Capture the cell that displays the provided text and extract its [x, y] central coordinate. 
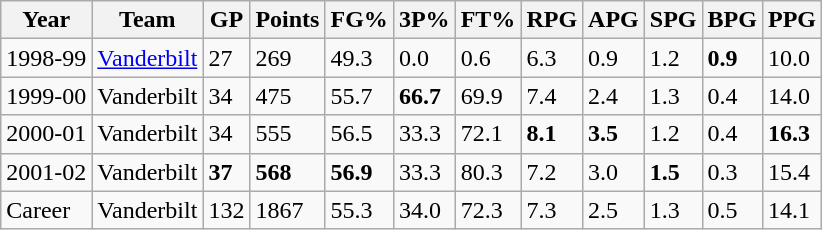
2000-01 [46, 134]
27 [226, 58]
3.5 [614, 134]
14.1 [792, 210]
37 [226, 172]
Points [288, 20]
269 [288, 58]
7.2 [552, 172]
0.6 [488, 58]
SPG [673, 20]
2.4 [614, 96]
FT% [488, 20]
80.3 [488, 172]
49.3 [359, 58]
7.4 [552, 96]
0.5 [732, 210]
56.5 [359, 134]
15.4 [792, 172]
8.1 [552, 134]
475 [288, 96]
6.3 [552, 58]
1999-00 [46, 96]
APG [614, 20]
55.7 [359, 96]
568 [288, 172]
3P% [424, 20]
72.1 [488, 134]
2.5 [614, 210]
555 [288, 134]
1998-99 [46, 58]
PPG [792, 20]
Career [46, 210]
16.3 [792, 134]
1.5 [673, 172]
7.3 [552, 210]
56.9 [359, 172]
FG% [359, 20]
GP [226, 20]
34.0 [424, 210]
0.0 [424, 58]
10.0 [792, 58]
72.3 [488, 210]
Year [46, 20]
Team [148, 20]
BPG [732, 20]
0.3 [732, 172]
14.0 [792, 96]
132 [226, 210]
55.3 [359, 210]
69.9 [488, 96]
66.7 [424, 96]
2001-02 [46, 172]
1867 [288, 210]
3.0 [614, 172]
RPG [552, 20]
Return the [X, Y] coordinate for the center point of the cell that contains the specified text.  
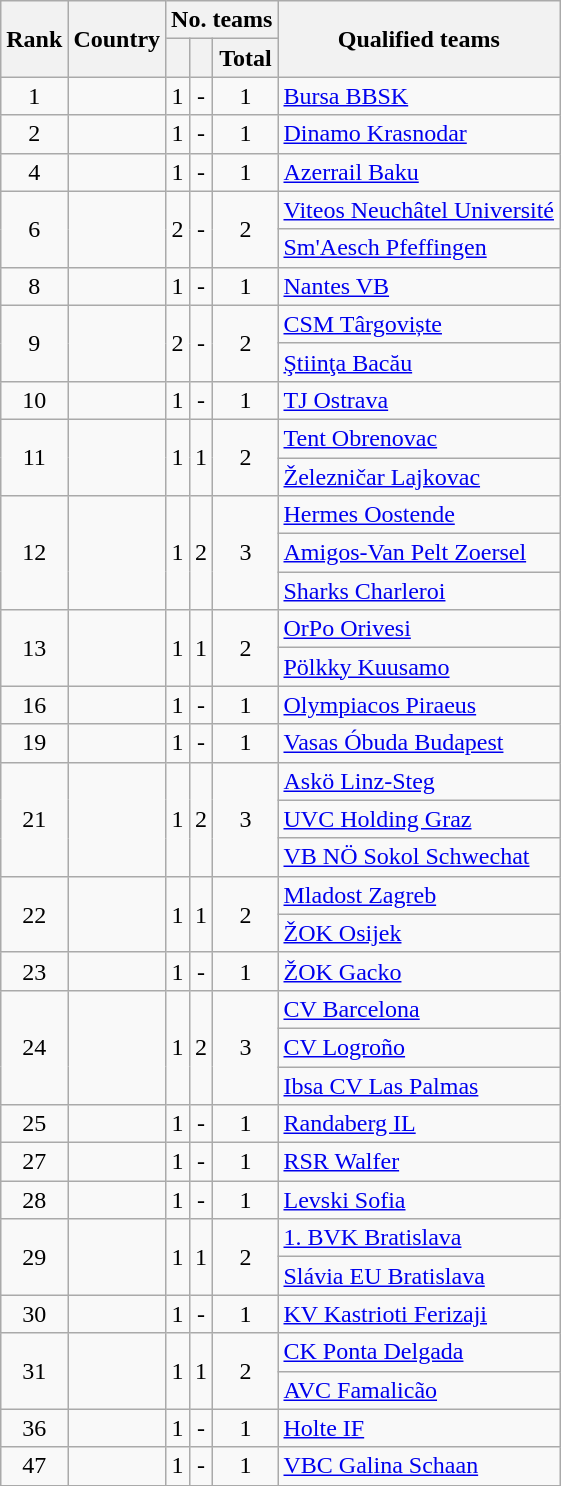
RSR Walfer [419, 1162]
Tent Obrenovac [419, 438]
19 [34, 743]
Mladost Zagreb [419, 895]
Slávia EU Bratislava [419, 1276]
CV Barcelona [419, 1009]
Dinamo Krasnodar [419, 134]
CV Logroño [419, 1047]
12 [34, 553]
Viteos Neuchâtel Université [419, 210]
4 [34, 172]
Country [117, 39]
36 [34, 1428]
Total [246, 58]
1. BVK Bratislava [419, 1238]
28 [34, 1200]
Olympiacos Piraeus [419, 705]
No. teams [222, 20]
Holte IF [419, 1428]
47 [34, 1466]
Azerrail Baku [419, 172]
ŽOK Osijek [419, 933]
10 [34, 400]
23 [34, 971]
21 [34, 819]
Ibsa CV Las Palmas [419, 1085]
Levski Sofia [419, 1200]
29 [34, 1257]
CK Ponta Delgada [419, 1352]
24 [34, 1047]
Sm'Aesch Pfeffingen [419, 248]
Pölkky Kuusamo [419, 667]
Sharks Charleroi [419, 591]
Hermes Oostende [419, 515]
11 [34, 457]
30 [34, 1314]
OrPo Orivesi [419, 629]
UVC Holding Graz [419, 819]
16 [34, 705]
8 [34, 286]
VBC Galina Schaan [419, 1466]
VB NÖ Sokol Schwechat [419, 857]
27 [34, 1162]
Amigos-Van Pelt Zoersel [419, 553]
6 [34, 229]
9 [34, 343]
25 [34, 1124]
Askö Linz-Steg [419, 781]
CSM Târgoviște [419, 324]
ŽOK Gacko [419, 971]
Qualified teams [419, 39]
Železničar Lajkovac [419, 477]
Vasas Óbuda Budapest [419, 743]
Ştiinţa Bacău [419, 362]
Bursa BBSK [419, 96]
Randaberg IL [419, 1124]
13 [34, 648]
TJ Ostrava [419, 400]
KV Kastrioti Ferizaji [419, 1314]
22 [34, 914]
Nantes VB [419, 286]
AVC Famalicão [419, 1390]
31 [34, 1371]
Rank [34, 39]
Return [x, y] of the center of cell containing provided text 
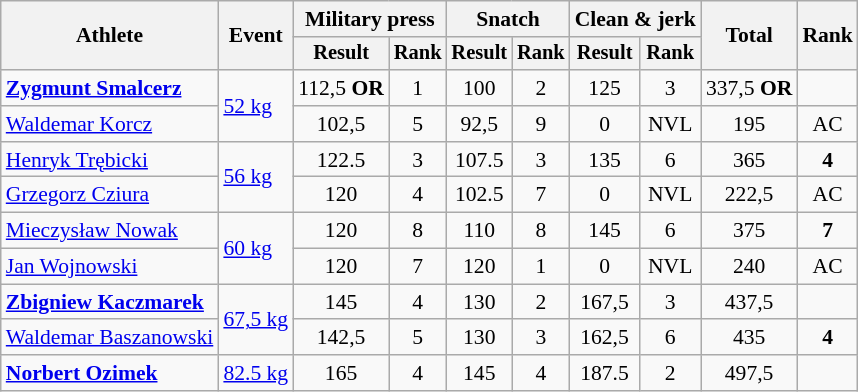
497,5 [749, 373]
135 [605, 160]
337,5 OR [749, 88]
107.5 [480, 160]
56 kg [256, 178]
100 [480, 88]
Grzegorz Cziura [110, 195]
92,5 [480, 124]
167,5 [605, 302]
110 [480, 231]
Zbigniew Kaczmarek [110, 302]
102.5 [480, 195]
Waldemar Baszanowski [110, 338]
Total [749, 36]
Jan Wojnowski [110, 267]
67,5 kg [256, 320]
Clean & jerk [636, 19]
375 [749, 231]
9 [541, 124]
Snatch [508, 19]
52 kg [256, 106]
Mieczysław Nowak [110, 231]
Zygmunt Smalcerz [110, 88]
112,5 OR [341, 88]
187.5 [605, 373]
82.5 kg [256, 373]
240 [749, 267]
142,5 [341, 338]
125 [605, 88]
Norbert Ozimek [110, 373]
Military press [370, 19]
222,5 [749, 195]
165 [341, 373]
Athlete [110, 36]
437,5 [749, 302]
122.5 [341, 160]
102,5 [341, 124]
162,5 [605, 338]
195 [749, 124]
365 [749, 160]
Henryk Trębicki [110, 160]
Waldemar Korcz [110, 124]
435 [749, 338]
60 kg [256, 248]
Event [256, 36]
Find where the given text appears and provide that cell's center as (X, Y) coordinate. 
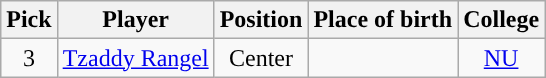
Pick (29, 20)
Position (261, 20)
Center (261, 58)
College (502, 20)
Tzaddy Rangel (136, 58)
3 (29, 58)
Player (136, 20)
NU (502, 58)
Place of birth (383, 20)
Locate the cell with the specified text and output its [X, Y] center coordinate. 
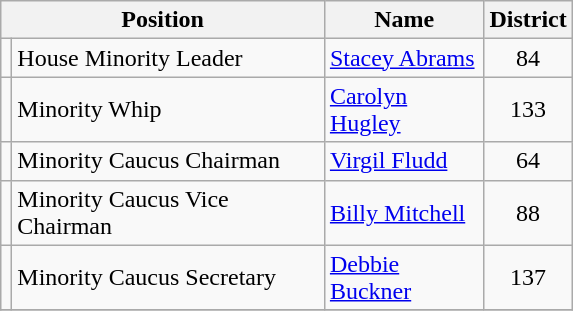
Minority Caucus Secretary [168, 278]
Virgil Fludd [404, 161]
137 [528, 278]
64 [528, 161]
84 [528, 58]
Debbie Buckner [404, 278]
Position [163, 20]
133 [528, 110]
Billy Mitchell [404, 212]
House Minority Leader [168, 58]
Minority Caucus Chairman [168, 161]
88 [528, 212]
Minority Whip [168, 110]
Name [404, 20]
Minority Caucus Vice Chairman [168, 212]
Carolyn Hugley [404, 110]
District [528, 20]
Stacey Abrams [404, 58]
Identify which cell holds the provided text, then report its (x, y) central coordinate. 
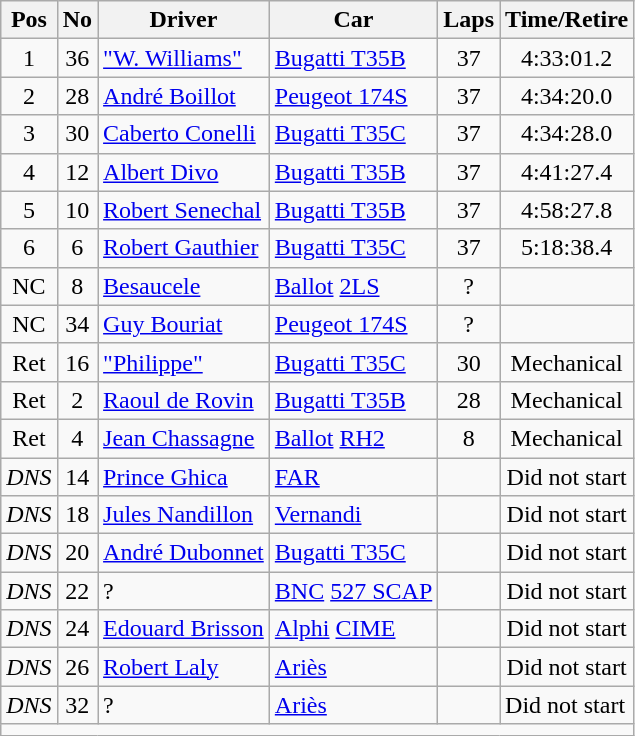
Ballot 2LS (353, 286)
4:33:01.2 (567, 58)
36 (77, 58)
Edouard Brisson (184, 629)
Prince Ghica (184, 477)
Alphi CIME (353, 629)
16 (77, 362)
Robert Gauthier (184, 248)
34 (77, 324)
Guy Bouriat (184, 324)
4:58:27.8 (567, 210)
20 (77, 553)
"Philippe" (184, 362)
Besaucele (184, 286)
Ballot RH2 (353, 438)
Caberto Conelli (184, 134)
26 (77, 667)
Robert Senechal (184, 210)
Robert Laly (184, 667)
4:34:28.0 (567, 134)
5:18:38.4 (567, 248)
4:34:20.0 (567, 96)
André Dubonnet (184, 553)
22 (77, 591)
3 (29, 134)
32 (77, 705)
Albert Divo (184, 172)
Vernandi (353, 515)
24 (77, 629)
Jean Chassagne (184, 438)
No (77, 20)
Car (353, 20)
Jules Nandillon (184, 515)
André Boillot (184, 96)
1 (29, 58)
14 (77, 477)
"W. Williams" (184, 58)
Driver (184, 20)
FAR (353, 477)
Laps (469, 20)
Pos (29, 20)
Raoul de Rovin (184, 400)
Time/Retire (567, 20)
BNC 527 SCAP (353, 591)
18 (77, 515)
5 (29, 210)
10 (77, 210)
12 (77, 172)
4:41:27.4 (567, 172)
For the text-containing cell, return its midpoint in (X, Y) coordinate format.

::::::::

# [WHAT YOU SHOULD DO]
Copy out all of the material above character for character, leaving out the pictures.

# [PROBLEM SOLUTION]
Capture the cell that displays the provided text and extract its [x, y] central coordinate. 
2000-01 [46, 134]
27 [226, 58]
3.5 [614, 134]
14.1 [792, 210]
37 [226, 172]
Points [288, 20]
269 [288, 58]
7.2 [552, 172]
0.6 [488, 58]
SPG [673, 20]
2.4 [614, 96]
FT% [488, 20]
80.3 [488, 172]
49.3 [359, 58]
7.4 [552, 96]
0.5 [732, 210]
56.5 [359, 134]
15.4 [792, 172]
8.1 [552, 134]
475 [288, 96]
6.3 [552, 58]
1999-00 [46, 96]
APG [614, 20]
55.7 [359, 96]
568 [288, 172]
3P% [424, 20]
72.1 [488, 134]
2.5 [614, 210]
555 [288, 134]
1998-99 [46, 58]
PPG [792, 20]
Career [46, 210]
16.3 [792, 134]
1.5 [673, 172]
7.3 [552, 210]
56.9 [359, 172]
FG% [359, 20]
GP [226, 20]
34.0 [424, 210]
0.0 [424, 58]
10.0 [792, 58]
72.3 [488, 210]
Year [46, 20]
Team [148, 20]
BPG [732, 20]
0.3 [732, 172]
14.0 [792, 96]
132 [226, 210]
55.3 [359, 210]
69.9 [488, 96]
66.7 [424, 96]
2001-02 [46, 172]
1867 [288, 210]
3.0 [614, 172]
RPG [552, 20]
Return the [X, Y] coordinate for the center point of the cell that contains the specified text.  
RSR Walfer [419, 1162]
Tent Obrenovac [419, 438]
19 [34, 743]
Mladost Zagreb [419, 895]
Slávia EU Bratislava [419, 1276]
CV Barcelona [419, 1009]
Dinamo Krasnodar [419, 134]
CV Logroño [419, 1047]
12 [34, 553]
Viteos Neuchâtel Université [419, 210]
4 [34, 172]
Country [117, 39]
36 [34, 1428]
Total [246, 58]
1. BVK Bratislava [419, 1238]
28 [34, 1200]
Olympiacos Piraeus [419, 705]
No. teams [222, 20]
Holte IF [419, 1428]
47 [34, 1466]
Azerrail Baku [419, 172]
ŽOK Osijek [419, 933]
10 [34, 400]
23 [34, 971]
21 [34, 819]
Ibsa CV Las Palmas [419, 1085]
Levski Sofia [419, 1200]
29 [34, 1257]
CK Ponta Delgada [419, 1352]
24 [34, 1047]
Sm'Aesch Pfeffingen [419, 248]
Pölkky Kuusamo [419, 667]
Sharks Charleroi [419, 591]
Hermes Oostende [419, 515]
11 [34, 457]
30 [34, 1314]
OrPo Orivesi [419, 629]
UVC Holding Graz [419, 819]
16 [34, 705]
8 [34, 286]
VBC Galina Schaan [419, 1466]
VB NÖ Sokol Schwechat [419, 857]
27 [34, 1162]
Amigos-Van Pelt Zoersel [419, 553]
6 [34, 229]
9 [34, 343]
25 [34, 1124]
Askö Linz-Steg [419, 781]
CSM Târgoviște [419, 324]
ŽOK Gacko [419, 971]
Qualified teams [419, 39]
Železničar Lajkovac [419, 477]
Vasas Óbuda Budapest [419, 743]
Ştiinţa Bacău [419, 362]
Bursa BBSK [419, 96]
Randaberg IL [419, 1124]
13 [34, 648]
TJ Ostrava [419, 400]
KV Kastrioti Ferizaji [419, 1314]
22 [34, 914]
Nantes VB [419, 286]
AVC Famalicão [419, 1390]
31 [34, 1371]
Rank [34, 39]
Return [x, y] of the center of cell containing provided text 
497,5 [749, 373]
135 [605, 160]
337,5 OR [749, 88]
107.5 [480, 160]
56 kg [256, 178]
100 [480, 88]
Grzegorz Cziura [110, 195]
92,5 [480, 124]
167,5 [605, 302]
110 [480, 231]
Zbigniew Kaczmarek [110, 302]
102.5 [480, 195]
Waldemar Baszanowski [110, 338]
Total [749, 36]
Jan Wojnowski [110, 267]
67,5 kg [256, 320]
Clean & jerk [636, 19]
375 [749, 231]
9 [541, 124]
Snatch [508, 19]
52 kg [256, 106]
Mieczysław Nowak [110, 231]
Zygmunt Smalcerz [110, 88]
112,5 OR [341, 88]
187.5 [605, 373]
82.5 kg [256, 373]
240 [749, 267]
142,5 [341, 338]
125 [605, 88]
Norbert Ozimek [110, 373]
Military press [370, 19]
222,5 [749, 195]
165 [341, 373]
Athlete [110, 36]
437,5 [749, 302]
122.5 [341, 160]
102,5 [341, 124]
162,5 [605, 338]
195 [749, 124]
365 [749, 160]
Henryk Trębicki [110, 160]
Waldemar Korcz [110, 124]
435 [749, 338]
60 kg [256, 248]
Event [256, 36]
Find where the given text appears and provide that cell's center as (X, Y) coordinate. 
Pick (29, 20)
Position (261, 20)
Center (261, 58)
College (502, 20)
Tzaddy Rangel (136, 58)
3 (29, 58)
Player (136, 20)
NU (502, 58)
Place of birth (383, 20)
Locate the cell with the specified text and output its [X, Y] center coordinate. 
Minority Caucus Secretary [168, 278]
Virgil Fludd [404, 161]
137 [528, 278]
64 [528, 161]
84 [528, 58]
Debbie Buckner [404, 278]
Position [163, 20]
133 [528, 110]
Billy Mitchell [404, 212]
House Minority Leader [168, 58]
Minority Caucus Chairman [168, 161]
88 [528, 212]
Minority Whip [168, 110]
Name [404, 20]
Minority Caucus Vice Chairman [168, 212]
Carolyn Hugley [404, 110]
District [528, 20]
Stacey Abrams [404, 58]
Identify which cell holds the provided text, then report its (x, y) central coordinate. 
Ballot 2LS (353, 286)
4:33:01.2 (567, 58)
36 (77, 58)
Edouard Brisson (184, 629)
Prince Ghica (184, 477)
Alphi CIME (353, 629)
16 (77, 362)
Robert Gauthier (184, 248)
34 (77, 324)
Guy Bouriat (184, 324)
4:58:27.8 (567, 210)
20 (77, 553)
"Philippe" (184, 362)
Besaucele (184, 286)
Ballot RH2 (353, 438)
Caberto Conelli (184, 134)
26 (77, 667)
Robert Senechal (184, 210)
Robert Laly (184, 667)
4:34:28.0 (567, 134)
5:18:38.4 (567, 248)
4:34:20.0 (567, 96)
André Dubonnet (184, 553)
22 (77, 591)
3 (29, 134)
32 (77, 705)
Albert Divo (184, 172)
Vernandi (353, 515)
24 (77, 629)
Jean Chassagne (184, 438)
No (77, 20)
Car (353, 20)
Jules Nandillon (184, 515)
André Boillot (184, 96)
1 (29, 58)
14 (77, 477)
"W. Williams" (184, 58)
Driver (184, 20)
FAR (353, 477)
Laps (469, 20)
Pos (29, 20)
Raoul de Rovin (184, 400)
Time/Retire (567, 20)
BNC 527 SCAP (353, 591)
18 (77, 515)
5 (29, 210)
10 (77, 210)
12 (77, 172)
4:41:27.4 (567, 172)
For the text-containing cell, return its midpoint in (X, Y) coordinate format.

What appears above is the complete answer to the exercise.